I would like the lines below, from the one with "RGB1 pin G: 6 -> 4" through the one with "SCALE3 pin SCK: A3 -> 5", copied exactly and without any pictures.

════

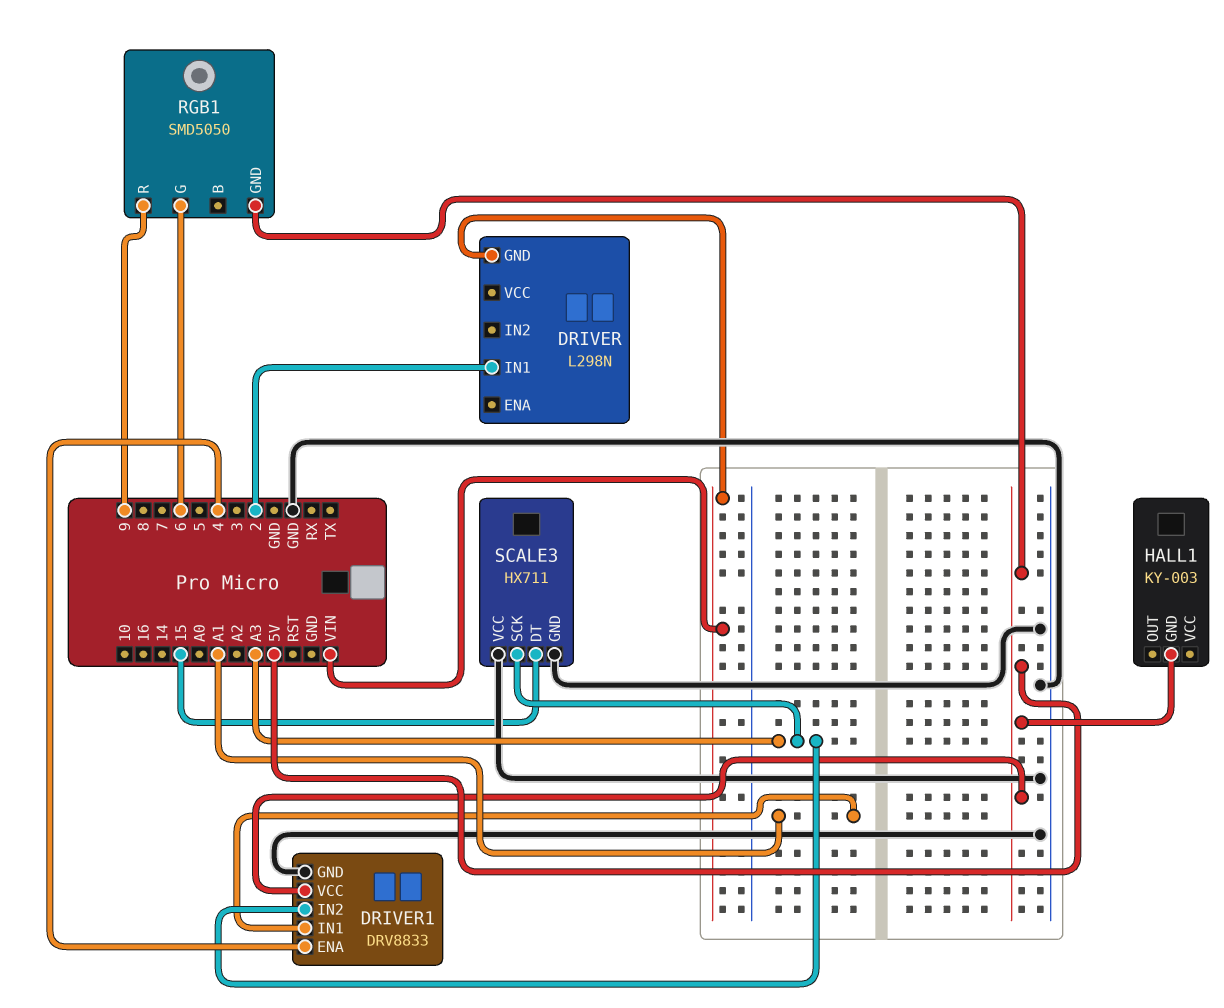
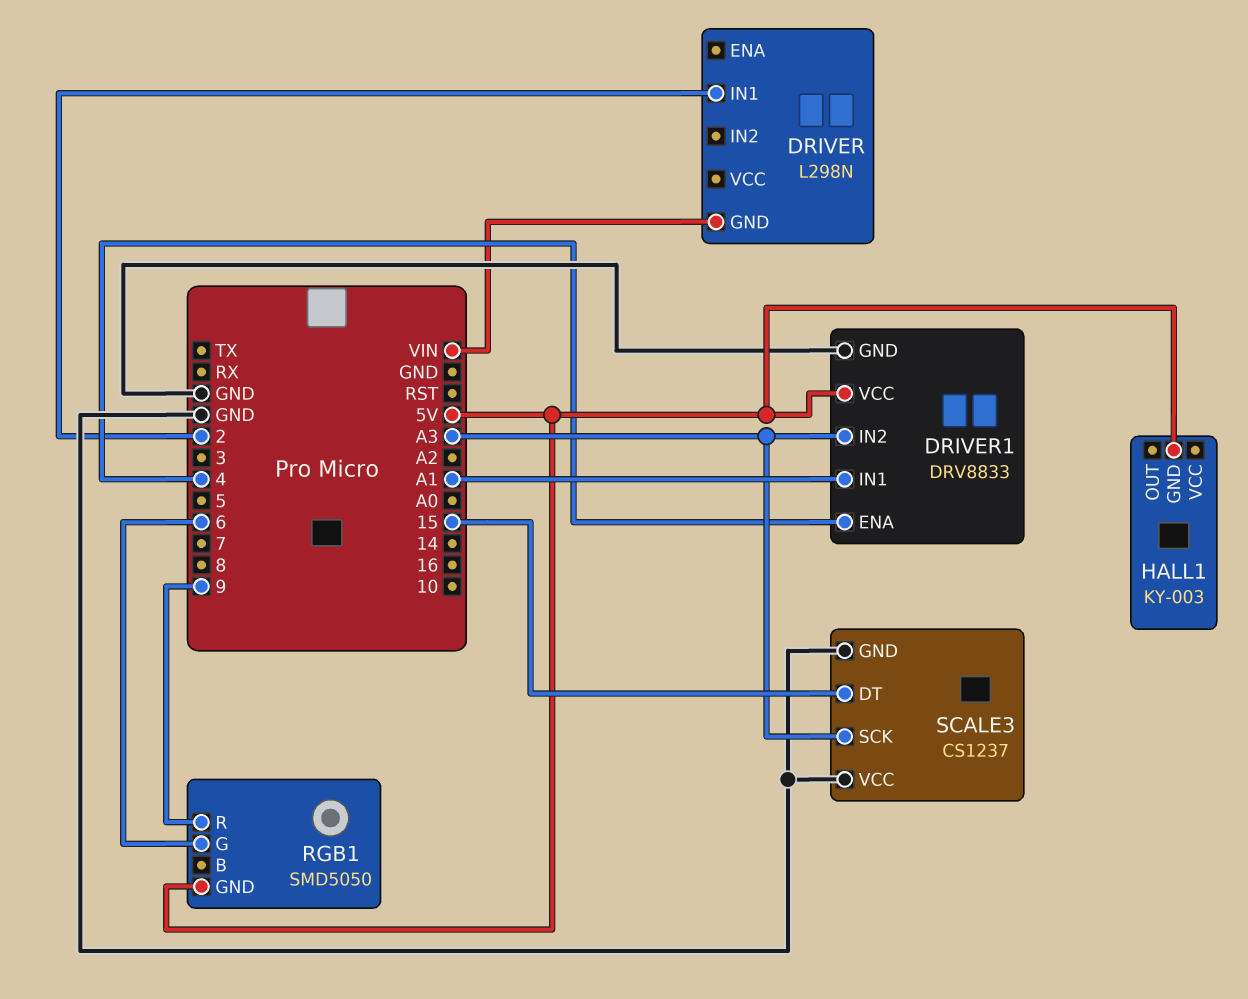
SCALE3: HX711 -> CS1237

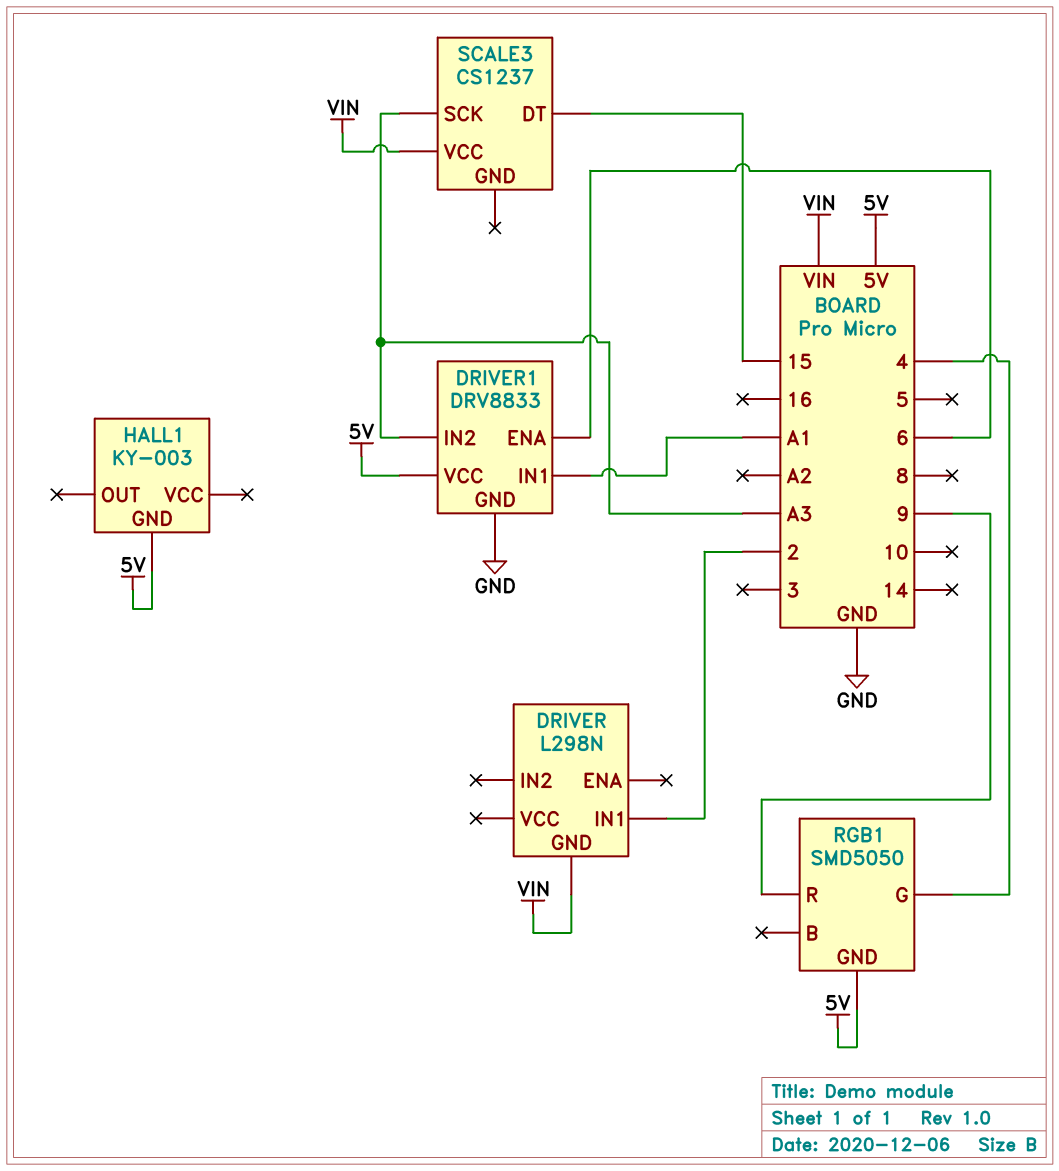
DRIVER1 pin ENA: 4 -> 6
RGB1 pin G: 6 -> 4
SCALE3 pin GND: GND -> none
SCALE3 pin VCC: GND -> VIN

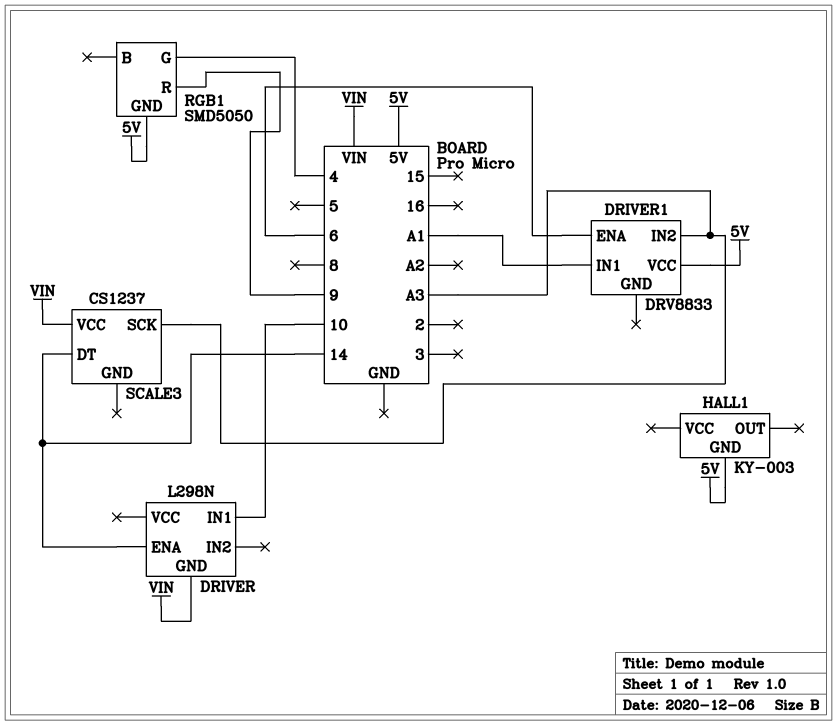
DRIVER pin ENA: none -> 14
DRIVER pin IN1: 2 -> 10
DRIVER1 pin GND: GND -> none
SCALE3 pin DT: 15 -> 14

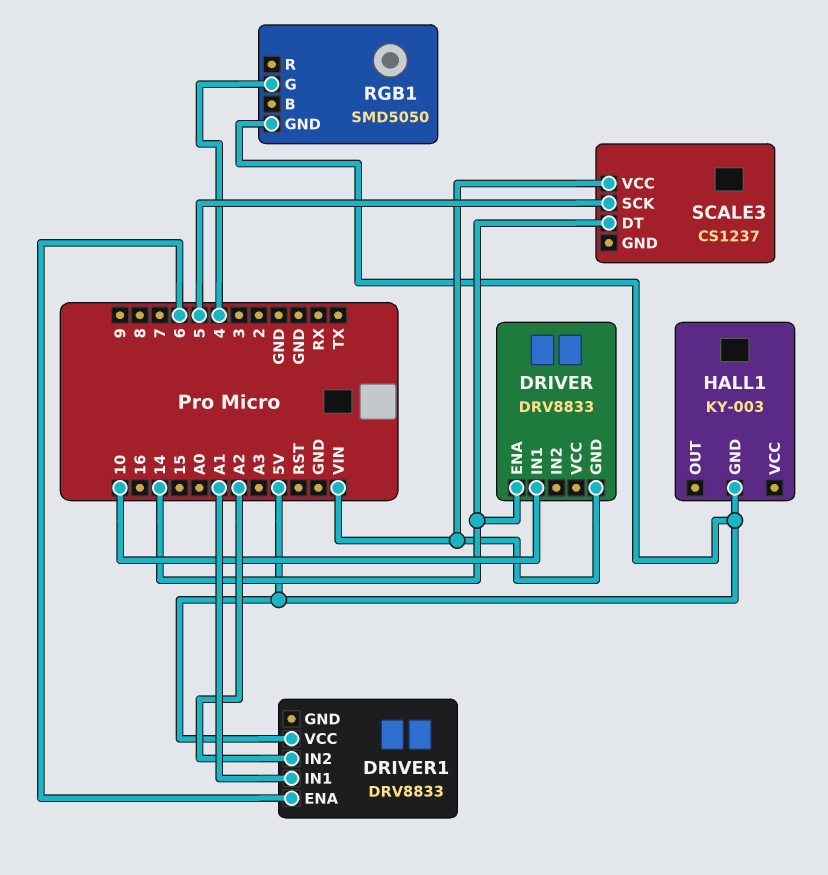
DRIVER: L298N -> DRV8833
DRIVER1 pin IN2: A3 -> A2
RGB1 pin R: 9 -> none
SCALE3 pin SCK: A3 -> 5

════

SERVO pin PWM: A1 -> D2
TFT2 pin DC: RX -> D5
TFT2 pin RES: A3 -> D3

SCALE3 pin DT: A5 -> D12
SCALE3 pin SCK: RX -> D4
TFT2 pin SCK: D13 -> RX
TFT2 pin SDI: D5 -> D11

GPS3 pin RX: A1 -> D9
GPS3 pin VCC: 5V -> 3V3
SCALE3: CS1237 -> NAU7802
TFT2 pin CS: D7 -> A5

════

SOLUTION>
RGB1 pin G: 6 -> 4
SCALE3 pin GND: GND -> none
SCALE3 pin VCC: GND -> VIN

DRIVER pin ENA: none -> 14
DRIVER pin IN1: 2 -> 10
DRIVER1 pin GND: GND -> none
SCALE3 pin DT: 15 -> 14

DRIVER: L298N -> DRV8833
DRIVER1 pin IN2: A3 -> A2
RGB1 pin R: 9 -> none
SCALE3 pin SCK: A3 -> 5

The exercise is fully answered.